### Records shown
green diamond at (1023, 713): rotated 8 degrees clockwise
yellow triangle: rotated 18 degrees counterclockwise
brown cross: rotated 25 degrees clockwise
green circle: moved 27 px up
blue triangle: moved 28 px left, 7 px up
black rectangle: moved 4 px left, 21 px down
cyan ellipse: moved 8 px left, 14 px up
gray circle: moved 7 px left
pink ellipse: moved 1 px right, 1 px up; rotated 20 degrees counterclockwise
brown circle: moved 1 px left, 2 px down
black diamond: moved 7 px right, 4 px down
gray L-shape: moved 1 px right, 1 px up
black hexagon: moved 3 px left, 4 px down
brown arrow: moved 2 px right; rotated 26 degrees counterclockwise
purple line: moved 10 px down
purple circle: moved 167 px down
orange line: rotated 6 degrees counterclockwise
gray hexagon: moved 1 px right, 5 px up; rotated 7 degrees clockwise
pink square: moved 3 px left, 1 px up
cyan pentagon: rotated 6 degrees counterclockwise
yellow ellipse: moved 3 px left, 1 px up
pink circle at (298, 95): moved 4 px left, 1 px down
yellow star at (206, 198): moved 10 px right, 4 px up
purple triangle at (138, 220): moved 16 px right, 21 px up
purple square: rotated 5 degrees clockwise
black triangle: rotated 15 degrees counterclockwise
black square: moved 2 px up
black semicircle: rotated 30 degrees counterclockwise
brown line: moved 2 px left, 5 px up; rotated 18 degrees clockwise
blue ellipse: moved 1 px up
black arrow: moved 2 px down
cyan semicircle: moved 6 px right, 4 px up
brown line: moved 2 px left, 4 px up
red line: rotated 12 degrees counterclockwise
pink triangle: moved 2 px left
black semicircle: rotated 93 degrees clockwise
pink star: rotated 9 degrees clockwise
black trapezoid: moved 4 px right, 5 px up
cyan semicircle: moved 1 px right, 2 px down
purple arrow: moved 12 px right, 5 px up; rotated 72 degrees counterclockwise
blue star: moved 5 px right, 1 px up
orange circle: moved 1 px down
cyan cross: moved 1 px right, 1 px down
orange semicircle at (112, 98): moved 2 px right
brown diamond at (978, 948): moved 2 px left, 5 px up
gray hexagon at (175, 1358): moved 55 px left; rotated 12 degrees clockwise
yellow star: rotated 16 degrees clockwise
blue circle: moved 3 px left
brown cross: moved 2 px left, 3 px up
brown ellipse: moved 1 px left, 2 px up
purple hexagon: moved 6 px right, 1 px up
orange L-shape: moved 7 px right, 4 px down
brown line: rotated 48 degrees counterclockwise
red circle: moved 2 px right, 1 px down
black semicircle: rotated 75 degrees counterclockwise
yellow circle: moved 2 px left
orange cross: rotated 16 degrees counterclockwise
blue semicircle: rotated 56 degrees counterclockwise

### Task statement
Search the data above for the string "cyan" and report each line that holds it.

### Response box
cyan ellipse: moved 8 px left, 14 px up
cyan pentagon: rotated 6 degrees counterclockwise
cyan semicircle: moved 6 px right, 4 px up
cyan semicircle: moved 1 px right, 2 px down
cyan cross: moved 1 px right, 1 px down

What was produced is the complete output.